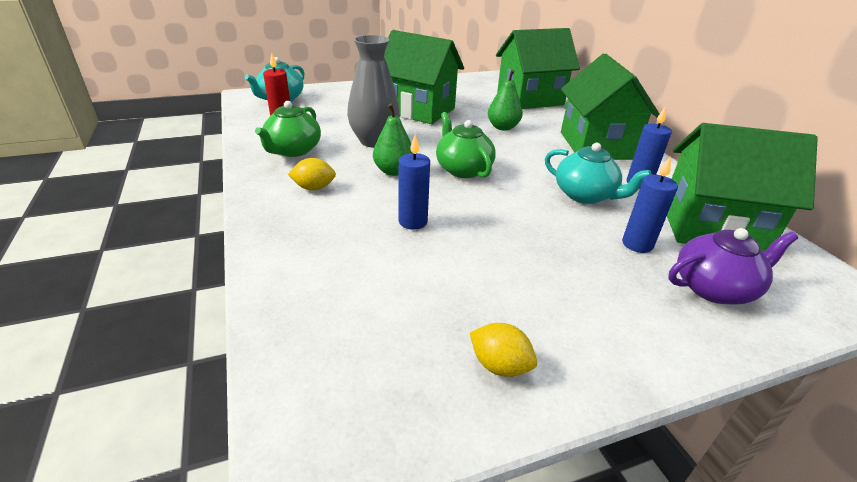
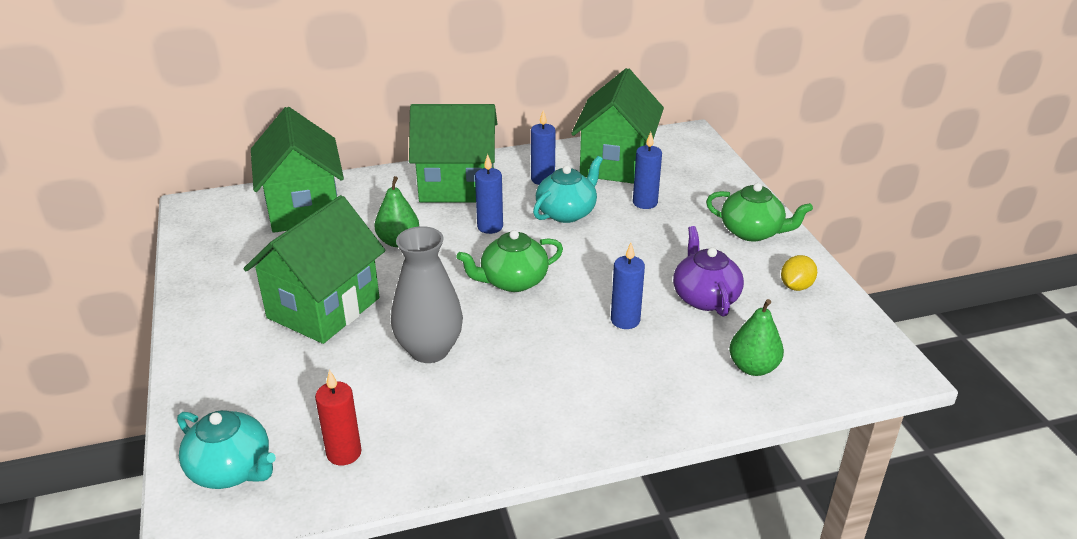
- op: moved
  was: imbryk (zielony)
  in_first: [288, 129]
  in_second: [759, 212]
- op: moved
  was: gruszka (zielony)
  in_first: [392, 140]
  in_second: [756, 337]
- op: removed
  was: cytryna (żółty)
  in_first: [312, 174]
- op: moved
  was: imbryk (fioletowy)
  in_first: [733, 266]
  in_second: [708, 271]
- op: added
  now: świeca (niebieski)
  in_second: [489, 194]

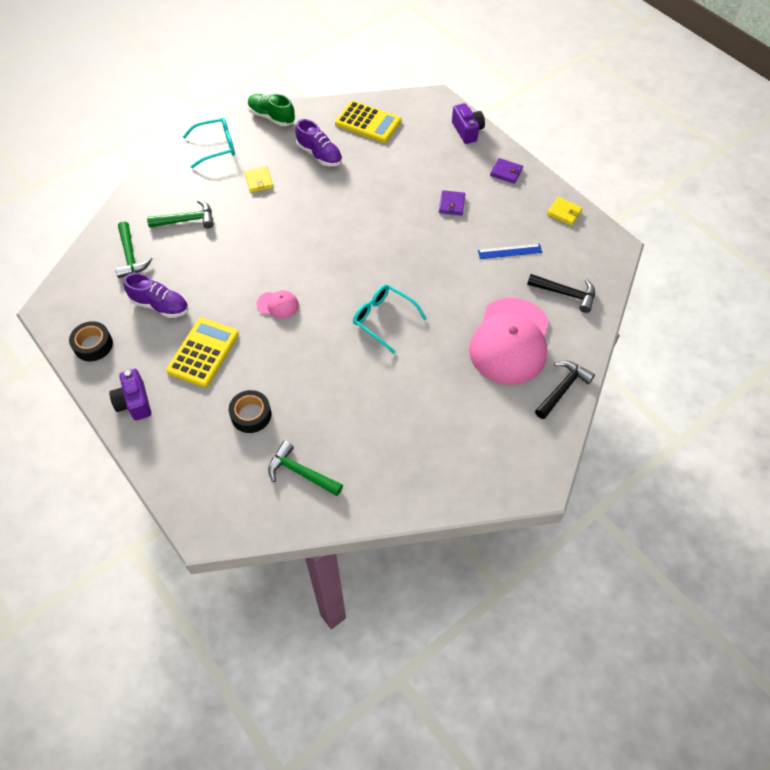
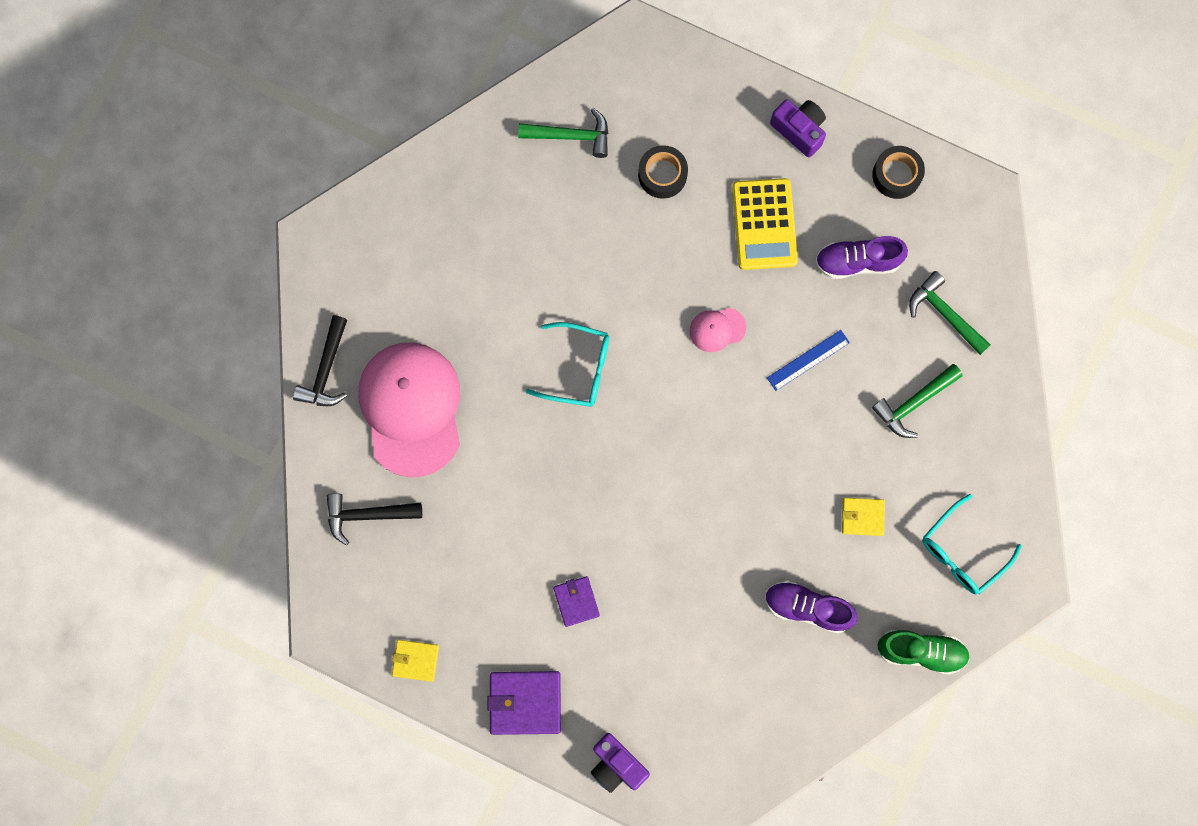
- op: removed
  was: kalkulator (żółty)
  in_first: [368, 121]
- op: resized
  was: portfel (fioletowy)
  in_first: [506, 171]
  in_second: [524, 703]
  ratio: 1.66
- op: turned
  was: portfel (żółty)
  in_first: [258, 179]
  in_second: [863, 517]
  clockwise: -45
- op: moved
  was: linijka (niebieski)
  in_first: [510, 251]
  in_second: [808, 360]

==========

* **Aim of the task**
What are the lines above that hold the string "zielony"? Copy them.

* **Task response**
  was: imbryk (zielony)
  was: gruszka (zielony)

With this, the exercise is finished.